# Your task
Where does the word "turquoise" appear in the data? Copy every line that holds it.

# Dataset content
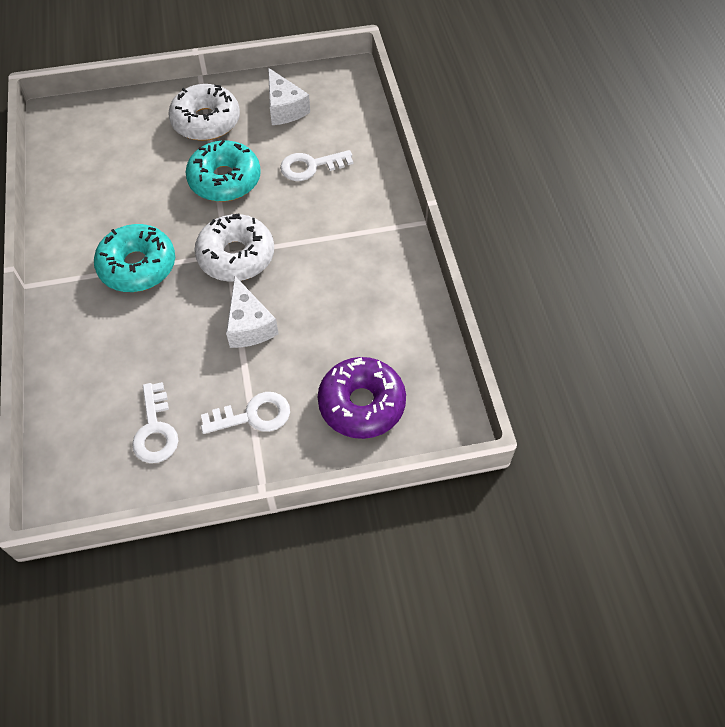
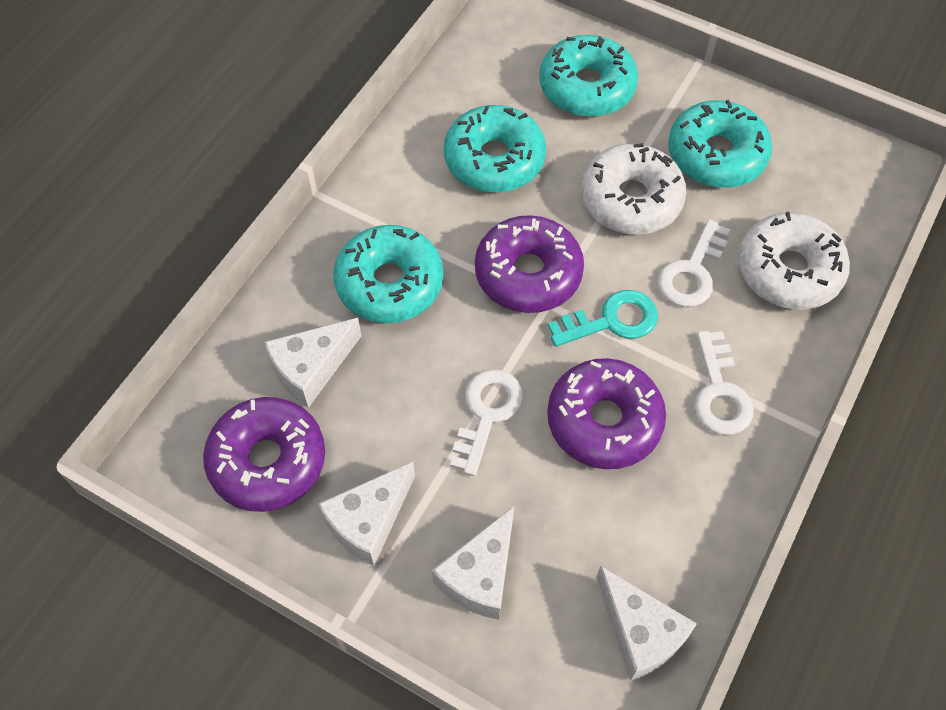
purple donut: 1 -> 3
turquoise donut: 2 -> 4
turquoise key: 0 -> 1
white cheese: 2 -> 4

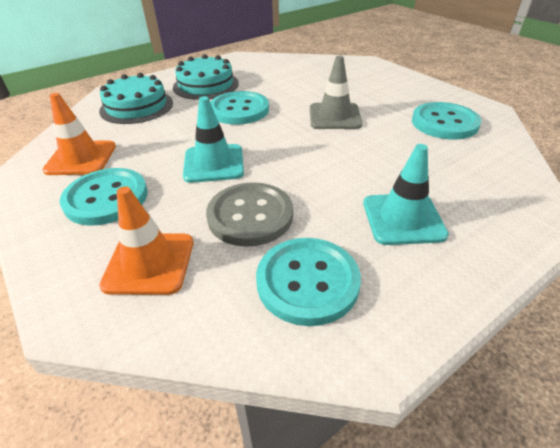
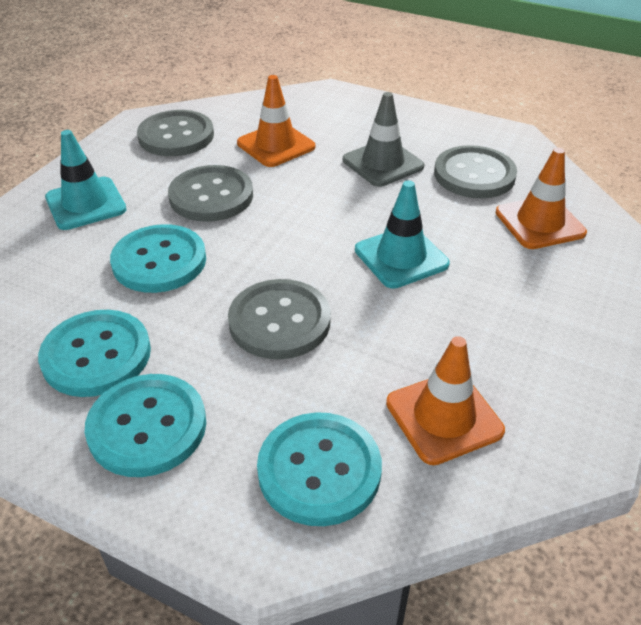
grey button: 1 -> 4
orange traffic cone: 2 -> 3
turquoise cake: 2 -> 0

# Output of the exercise
turquoise donut: 2 -> 4
turquoise key: 0 -> 1
turquoise cake: 2 -> 0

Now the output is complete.